Task details ▸ Given the entries below, copy each of them out exactly.

======

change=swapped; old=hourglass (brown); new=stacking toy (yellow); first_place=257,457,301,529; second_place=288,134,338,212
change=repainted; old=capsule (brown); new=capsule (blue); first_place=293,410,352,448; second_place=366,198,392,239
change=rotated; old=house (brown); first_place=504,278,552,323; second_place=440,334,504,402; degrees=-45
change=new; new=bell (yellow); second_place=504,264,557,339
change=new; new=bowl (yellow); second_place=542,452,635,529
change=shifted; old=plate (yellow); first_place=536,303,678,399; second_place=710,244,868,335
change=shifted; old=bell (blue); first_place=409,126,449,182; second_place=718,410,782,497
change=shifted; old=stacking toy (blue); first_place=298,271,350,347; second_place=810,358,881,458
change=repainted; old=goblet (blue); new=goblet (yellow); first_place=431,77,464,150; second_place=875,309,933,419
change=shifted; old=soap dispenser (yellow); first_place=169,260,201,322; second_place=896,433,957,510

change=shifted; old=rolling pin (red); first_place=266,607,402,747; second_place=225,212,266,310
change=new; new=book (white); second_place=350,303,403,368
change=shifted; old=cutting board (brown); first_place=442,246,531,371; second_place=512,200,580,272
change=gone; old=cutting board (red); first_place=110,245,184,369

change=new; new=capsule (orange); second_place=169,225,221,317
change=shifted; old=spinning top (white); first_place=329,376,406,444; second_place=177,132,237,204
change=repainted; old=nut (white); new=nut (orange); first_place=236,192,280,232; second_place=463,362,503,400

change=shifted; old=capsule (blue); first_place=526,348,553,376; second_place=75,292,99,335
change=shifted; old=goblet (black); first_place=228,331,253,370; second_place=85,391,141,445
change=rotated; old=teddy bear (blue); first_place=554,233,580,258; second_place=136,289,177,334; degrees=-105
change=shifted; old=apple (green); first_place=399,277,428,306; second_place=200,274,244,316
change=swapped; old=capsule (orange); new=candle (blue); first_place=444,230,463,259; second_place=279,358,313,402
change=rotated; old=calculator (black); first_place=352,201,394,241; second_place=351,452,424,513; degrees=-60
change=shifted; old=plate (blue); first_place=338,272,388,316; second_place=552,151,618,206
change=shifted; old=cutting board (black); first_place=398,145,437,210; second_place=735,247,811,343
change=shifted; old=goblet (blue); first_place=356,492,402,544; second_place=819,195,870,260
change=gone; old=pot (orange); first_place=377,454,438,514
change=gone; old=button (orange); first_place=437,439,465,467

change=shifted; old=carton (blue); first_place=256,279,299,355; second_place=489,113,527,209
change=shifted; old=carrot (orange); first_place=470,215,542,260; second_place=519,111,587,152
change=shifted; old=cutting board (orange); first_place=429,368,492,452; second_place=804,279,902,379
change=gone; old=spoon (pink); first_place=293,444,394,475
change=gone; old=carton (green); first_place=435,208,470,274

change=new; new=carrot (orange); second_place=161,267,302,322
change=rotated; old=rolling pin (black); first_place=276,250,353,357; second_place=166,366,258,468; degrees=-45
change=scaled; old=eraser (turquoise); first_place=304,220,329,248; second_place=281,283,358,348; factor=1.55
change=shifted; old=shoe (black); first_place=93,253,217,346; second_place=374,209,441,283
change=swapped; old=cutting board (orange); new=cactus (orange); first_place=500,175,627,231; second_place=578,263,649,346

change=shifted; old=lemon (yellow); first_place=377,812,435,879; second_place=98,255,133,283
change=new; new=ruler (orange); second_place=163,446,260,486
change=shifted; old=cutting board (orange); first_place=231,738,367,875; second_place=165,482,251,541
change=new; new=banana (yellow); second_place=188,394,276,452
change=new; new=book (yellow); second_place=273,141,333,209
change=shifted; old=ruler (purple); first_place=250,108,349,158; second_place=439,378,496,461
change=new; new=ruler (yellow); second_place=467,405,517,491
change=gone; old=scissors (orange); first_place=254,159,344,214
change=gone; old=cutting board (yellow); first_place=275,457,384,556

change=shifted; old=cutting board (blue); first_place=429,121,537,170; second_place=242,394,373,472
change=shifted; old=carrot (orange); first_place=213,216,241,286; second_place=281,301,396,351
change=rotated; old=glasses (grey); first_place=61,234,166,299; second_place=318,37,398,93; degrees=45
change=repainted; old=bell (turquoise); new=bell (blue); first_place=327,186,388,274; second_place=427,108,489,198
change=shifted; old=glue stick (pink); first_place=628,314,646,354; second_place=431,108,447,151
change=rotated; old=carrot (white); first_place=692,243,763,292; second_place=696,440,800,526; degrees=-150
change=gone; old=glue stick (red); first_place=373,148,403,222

======

Response to the exercise ▸
change=swapped; old=hourglass (brown); new=stacking toy (yellow); first_place=257,457,301,529; second_place=288,134,338,212
change=repainted; old=capsule (brown); new=capsule (blue); first_place=293,410,352,448; second_place=366,198,392,239
change=rotated; old=house (brown); first_place=504,278,552,323; second_place=440,334,504,402; degrees=-45
change=new; new=bell (yellow); second_place=504,264,557,339
change=new; new=bowl (yellow); second_place=542,452,635,529
change=shifted; old=plate (yellow); first_place=536,303,678,399; second_place=710,244,868,335
change=shifted; old=bell (blue); first_place=409,126,449,182; second_place=718,410,782,497
change=shifted; old=stacking toy (blue); first_place=298,271,350,347; second_place=810,358,881,458
change=repainted; old=goblet (blue); new=goblet (yellow); first_place=431,77,464,150; second_place=875,309,933,419
change=shifted; old=soap dispenser (yellow); first_place=169,260,201,322; second_place=896,433,957,510

change=shifted; old=rolling pin (red); first_place=266,607,402,747; second_place=225,212,266,310
change=new; new=book (white); second_place=350,303,403,368
change=shifted; old=cutting board (brown); first_place=442,246,531,371; second_place=512,200,580,272
change=gone; old=cutting board (red); first_place=110,245,184,369

change=new; new=capsule (orange); second_place=169,225,221,317
change=shifted; old=spinning top (white); first_place=329,376,406,444; second_place=177,132,237,204
change=repainted; old=nut (white); new=nut (orange); first_place=236,192,280,232; second_place=463,362,503,400

change=shifted; old=capsule (blue); first_place=526,348,553,376; second_place=75,292,99,335
change=shifted; old=goblet (black); first_place=228,331,253,370; second_place=85,391,141,445
change=rotated; old=teddy bear (blue); first_place=554,233,580,258; second_place=136,289,177,334; degrees=-105
change=shifted; old=apple (green); first_place=399,277,428,306; second_place=200,274,244,316
change=swapped; old=capsule (orange); new=candle (blue); first_place=444,230,463,259; second_place=279,358,313,402
change=rotated; old=calculator (black); first_place=352,201,394,241; second_place=351,452,424,513; degrees=-60
change=shifted; old=plate (blue); first_place=338,272,388,316; second_place=552,151,618,206
change=shifted; old=cutting board (black); first_place=398,145,437,210; second_place=735,247,811,343
change=shifted; old=goblet (blue); first_place=356,492,402,544; second_place=819,195,870,260
change=gone; old=pot (orange); first_place=377,454,438,514
change=gone; old=button (orange); first_place=437,439,465,467

change=shifted; old=carton (blue); first_place=256,279,299,355; second_place=489,113,527,209
change=shifted; old=carrot (orange); first_place=470,215,542,260; second_place=519,111,587,152
change=shifted; old=cutting board (orange); first_place=429,368,492,452; second_place=804,279,902,379
change=gone; old=spoon (pink); first_place=293,444,394,475
change=gone; old=carton (green); first_place=435,208,470,274

change=new; new=carrot (orange); second_place=161,267,302,322
change=rotated; old=rolling pin (black); first_place=276,250,353,357; second_place=166,366,258,468; degrees=-45
change=scaled; old=eraser (turquoise); first_place=304,220,329,248; second_place=281,283,358,348; factor=1.55
change=shifted; old=shoe (black); first_place=93,253,217,346; second_place=374,209,441,283
change=swapped; old=cutting board (orange); new=cactus (orange); first_place=500,175,627,231; second_place=578,263,649,346

change=shifted; old=lemon (yellow); first_place=377,812,435,879; second_place=98,255,133,283
change=new; new=ruler (orange); second_place=163,446,260,486
change=shifted; old=cutting board (orange); first_place=231,738,367,875; second_place=165,482,251,541
change=new; new=banana (yellow); second_place=188,394,276,452
change=new; new=book (yellow); second_place=273,141,333,209
change=shifted; old=ruler (purple); first_place=250,108,349,158; second_place=439,378,496,461
change=new; new=ruler (yellow); second_place=467,405,517,491
change=gone; old=scissors (orange); first_place=254,159,344,214
change=gone; old=cutting board (yellow); first_place=275,457,384,556

change=shifted; old=cutting board (blue); first_place=429,121,537,170; second_place=242,394,373,472
change=shifted; old=carrot (orange); first_place=213,216,241,286; second_place=281,301,396,351
change=rotated; old=glasses (grey); first_place=61,234,166,299; second_place=318,37,398,93; degrees=45
change=repainted; old=bell (turquoise); new=bell (blue); first_place=327,186,388,274; second_place=427,108,489,198
change=shifted; old=glue stick (pink); first_place=628,314,646,354; second_place=431,108,447,151
change=rotated; old=carrot (white); first_place=692,243,763,292; second_place=696,440,800,526; degrees=-150
change=gone; old=glue stick (red); first_place=373,148,403,222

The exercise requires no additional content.